> What you should do
Starting at the first line below, copy through to the last line exactly.

> Supplied records
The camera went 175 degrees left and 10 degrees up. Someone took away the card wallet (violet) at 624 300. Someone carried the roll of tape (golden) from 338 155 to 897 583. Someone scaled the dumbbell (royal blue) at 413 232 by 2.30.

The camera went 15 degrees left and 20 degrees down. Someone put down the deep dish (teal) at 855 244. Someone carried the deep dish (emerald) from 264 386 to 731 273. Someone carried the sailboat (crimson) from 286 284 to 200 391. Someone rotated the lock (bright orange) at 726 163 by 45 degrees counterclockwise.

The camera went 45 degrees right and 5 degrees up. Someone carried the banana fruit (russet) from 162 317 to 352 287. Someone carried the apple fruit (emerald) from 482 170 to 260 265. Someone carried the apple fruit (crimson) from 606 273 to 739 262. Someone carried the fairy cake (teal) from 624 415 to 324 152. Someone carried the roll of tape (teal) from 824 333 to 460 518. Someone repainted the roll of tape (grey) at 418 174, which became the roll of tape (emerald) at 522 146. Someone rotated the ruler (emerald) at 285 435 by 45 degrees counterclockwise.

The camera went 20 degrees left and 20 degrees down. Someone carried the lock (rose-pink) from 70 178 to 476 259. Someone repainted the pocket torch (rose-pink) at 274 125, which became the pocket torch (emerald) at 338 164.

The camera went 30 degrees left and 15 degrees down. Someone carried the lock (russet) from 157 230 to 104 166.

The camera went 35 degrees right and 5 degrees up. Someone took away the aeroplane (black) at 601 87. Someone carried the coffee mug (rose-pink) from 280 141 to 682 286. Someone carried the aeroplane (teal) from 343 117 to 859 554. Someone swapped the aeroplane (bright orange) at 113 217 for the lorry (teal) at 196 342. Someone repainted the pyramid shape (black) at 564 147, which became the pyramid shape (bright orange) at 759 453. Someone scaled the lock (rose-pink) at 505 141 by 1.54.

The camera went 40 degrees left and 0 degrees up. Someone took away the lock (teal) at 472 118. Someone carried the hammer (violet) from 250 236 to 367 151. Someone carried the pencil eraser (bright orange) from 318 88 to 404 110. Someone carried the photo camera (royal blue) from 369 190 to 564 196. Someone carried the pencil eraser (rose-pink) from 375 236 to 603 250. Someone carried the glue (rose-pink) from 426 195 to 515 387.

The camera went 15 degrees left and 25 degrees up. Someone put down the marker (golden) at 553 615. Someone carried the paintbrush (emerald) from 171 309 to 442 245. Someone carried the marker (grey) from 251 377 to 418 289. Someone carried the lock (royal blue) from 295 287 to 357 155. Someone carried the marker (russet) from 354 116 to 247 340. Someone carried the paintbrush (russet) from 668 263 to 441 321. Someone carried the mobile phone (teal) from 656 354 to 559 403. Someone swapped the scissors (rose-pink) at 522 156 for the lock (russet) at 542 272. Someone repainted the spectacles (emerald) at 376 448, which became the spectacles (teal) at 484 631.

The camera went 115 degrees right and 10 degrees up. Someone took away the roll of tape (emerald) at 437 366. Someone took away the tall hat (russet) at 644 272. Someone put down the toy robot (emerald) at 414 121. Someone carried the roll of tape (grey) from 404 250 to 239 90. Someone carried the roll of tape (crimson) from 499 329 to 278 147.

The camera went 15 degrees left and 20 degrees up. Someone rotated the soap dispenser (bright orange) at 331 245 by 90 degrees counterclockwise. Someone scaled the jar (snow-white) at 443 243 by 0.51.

> Answer below
The camera went 175 degrees left and 10 degrees up. Someone took away the card wallet (violet) at 624 300. Someone carried the roll of tape (golden) from 338 155 to 897 583. Someone scaled the dumbbell (royal blue) at 413 232 by 2.30.

The camera went 15 degrees left and 20 degrees down. Someone put down the deep dish (teal) at 855 244. Someone carried the deep dish (emerald) from 264 386 to 731 273. Someone carried the sailboat (crimson) from 286 284 to 200 391. Someone rotated the lock (bright orange) at 726 163 by 45 degrees counterclockwise.

The camera went 45 degrees right and 5 degrees up. Someone carried the banana fruit (russet) from 162 317 to 352 287. Someone carried the apple fruit (emerald) from 482 170 to 260 265. Someone carried the apple fruit (crimson) from 606 273 to 739 262. Someone carried the fairy cake (teal) from 624 415 to 324 152. Someone carried the roll of tape (teal) from 824 333 to 460 518. Someone repainted the roll of tape (grey) at 418 174, which became the roll of tape (emerald) at 522 146. Someone rotated the ruler (emerald) at 285 435 by 45 degrees counterclockwise.

The camera went 20 degrees left and 20 degrees down. Someone carried the lock (rose-pink) from 70 178 to 476 259. Someone repainted the pocket torch (rose-pink) at 274 125, which became the pocket torch (emerald) at 338 164.

The camera went 30 degrees left and 15 degrees down. Someone carried the lock (russet) from 157 230 to 104 166.

The camera went 35 degrees right and 5 degrees up. Someone took away the aeroplane (black) at 601 87. Someone carried the coffee mug (rose-pink) from 280 141 to 682 286. Someone carried the aeroplane (teal) from 343 117 to 859 554. Someone swapped the aeroplane (bright orange) at 113 217 for the lorry (teal) at 196 342. Someone repainted the pyramid shape (black) at 564 147, which became the pyramid shape (bright orange) at 759 453. Someone scaled the lock (rose-pink) at 505 141 by 1.54.

The camera went 40 degrees left and 0 degrees up. Someone took away the lock (teal) at 472 118. Someone carried the hammer (violet) from 250 236 to 367 151. Someone carried the pencil eraser (bright orange) from 318 88 to 404 110. Someone carried the photo camera (royal blue) from 369 190 to 564 196. Someone carried the pencil eraser (rose-pink) from 375 236 to 603 250. Someone carried the glue (rose-pink) from 426 195 to 515 387.

The camera went 15 degrees left and 25 degrees up. Someone put down the marker (golden) at 553 615. Someone carried the paintbrush (emerald) from 171 309 to 442 245. Someone carried the marker (grey) from 251 377 to 418 289. Someone carried the lock (royal blue) from 295 287 to 357 155. Someone carried the marker (russet) from 354 116 to 247 340. Someone carried the paintbrush (russet) from 668 263 to 441 321. Someone carried the mobile phone (teal) from 656 354 to 559 403. Someone swapped the scissors (rose-pink) at 522 156 for the lock (russet) at 542 272. Someone repainted the spectacles (emerald) at 376 448, which became the spectacles (teal) at 484 631.

The camera went 115 degrees right and 10 degrees up. Someone took away the roll of tape (emerald) at 437 366. Someone took away the tall hat (russet) at 644 272. Someone put down the toy robot (emerald) at 414 121. Someone carried the roll of tape (grey) from 404 250 to 239 90. Someone carried the roll of tape (crimson) from 499 329 to 278 147.

The camera went 15 degrees left and 20 degrees up. Someone rotated the soap dispenser (bright orange) at 331 245 by 90 degrees counterclockwise. Someone scaled the jar (snow-white) at 443 243 by 0.51.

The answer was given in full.